YOUR GOAL
Set the listing down again, exactly as it stands below.

PROVIDED ENTRIES
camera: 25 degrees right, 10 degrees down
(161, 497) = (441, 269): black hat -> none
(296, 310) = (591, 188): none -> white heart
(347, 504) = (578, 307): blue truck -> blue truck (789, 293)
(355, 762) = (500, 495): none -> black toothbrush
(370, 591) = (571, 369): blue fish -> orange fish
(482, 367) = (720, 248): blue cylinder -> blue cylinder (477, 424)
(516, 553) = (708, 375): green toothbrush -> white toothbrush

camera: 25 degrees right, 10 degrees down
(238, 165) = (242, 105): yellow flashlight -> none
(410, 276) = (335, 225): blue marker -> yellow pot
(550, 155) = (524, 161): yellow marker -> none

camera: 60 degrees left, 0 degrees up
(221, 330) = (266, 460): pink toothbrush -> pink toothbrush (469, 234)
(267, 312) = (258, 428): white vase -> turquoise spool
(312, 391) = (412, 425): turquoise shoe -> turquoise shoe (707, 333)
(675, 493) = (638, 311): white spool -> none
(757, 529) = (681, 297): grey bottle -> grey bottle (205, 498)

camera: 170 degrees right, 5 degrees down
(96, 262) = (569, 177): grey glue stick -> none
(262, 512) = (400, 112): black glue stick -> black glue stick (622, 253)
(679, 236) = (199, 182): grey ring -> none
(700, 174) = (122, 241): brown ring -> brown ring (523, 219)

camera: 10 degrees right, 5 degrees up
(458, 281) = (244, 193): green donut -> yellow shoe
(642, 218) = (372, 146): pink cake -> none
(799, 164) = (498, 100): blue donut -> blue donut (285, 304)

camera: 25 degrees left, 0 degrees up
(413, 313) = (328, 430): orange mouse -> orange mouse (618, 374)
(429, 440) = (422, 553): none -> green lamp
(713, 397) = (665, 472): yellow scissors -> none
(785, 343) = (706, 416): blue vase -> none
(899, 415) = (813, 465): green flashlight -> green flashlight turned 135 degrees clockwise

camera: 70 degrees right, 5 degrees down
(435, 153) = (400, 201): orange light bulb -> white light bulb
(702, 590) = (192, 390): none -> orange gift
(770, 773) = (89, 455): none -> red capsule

COMPLETED TASK
camera: 25 degrees right, 10 degrees down
(161, 497) = (441, 269): black hat -> none
(296, 310) = (591, 188): none -> white heart
(347, 504) = (578, 307): blue truck -> blue truck (789, 293)
(355, 762) = (500, 495): none -> black toothbrush
(370, 591) = (571, 369): blue fish -> orange fish
(482, 367) = (720, 248): blue cylinder -> blue cylinder (477, 424)
(516, 553) = (708, 375): green toothbrush -> white toothbrush

camera: 25 degrees right, 10 degrees down
(238, 165) = (242, 105): yellow flashlight -> none
(410, 276) = (335, 225): blue marker -> yellow pot
(550, 155) = (524, 161): yellow marker -> none

camera: 60 degrees left, 0 degrees up
(221, 330) = (266, 460): pink toothbrush -> pink toothbrush (469, 234)
(267, 312) = (258, 428): white vase -> turquoise spool
(312, 391) = (412, 425): turquoise shoe -> turquoise shoe (707, 333)
(675, 493) = (638, 311): white spool -> none
(757, 529) = (681, 297): grey bottle -> grey bottle (205, 498)

camera: 170 degrees right, 5 degrees down
(96, 262) = (569, 177): grey glue stick -> none
(262, 512) = (400, 112): black glue stick -> black glue stick (622, 253)
(679, 236) = (199, 182): grey ring -> none
(700, 174) = (122, 241): brown ring -> brown ring (523, 219)

camera: 10 degrees right, 5 degrees up
(458, 281) = (244, 193): green donut -> yellow shoe
(642, 218) = (372, 146): pink cake -> none
(799, 164) = (498, 100): blue donut -> blue donut (285, 304)

camera: 25 degrees left, 0 degrees up
(413, 313) = (328, 430): orange mouse -> orange mouse (618, 374)
(429, 440) = (422, 553): none -> green lamp
(713, 397) = (665, 472): yellow scissors -> none
(785, 343) = (706, 416): blue vase -> none
(899, 415) = (813, 465): green flashlight -> green flashlight turned 135 degrees clockwise

camera: 70 degrees right, 5 degrees down
(435, 153) = (400, 201): orange light bulb -> white light bulb
(702, 590) = (192, 390): none -> orange gift
(770, 773) = (89, 455): none -> red capsule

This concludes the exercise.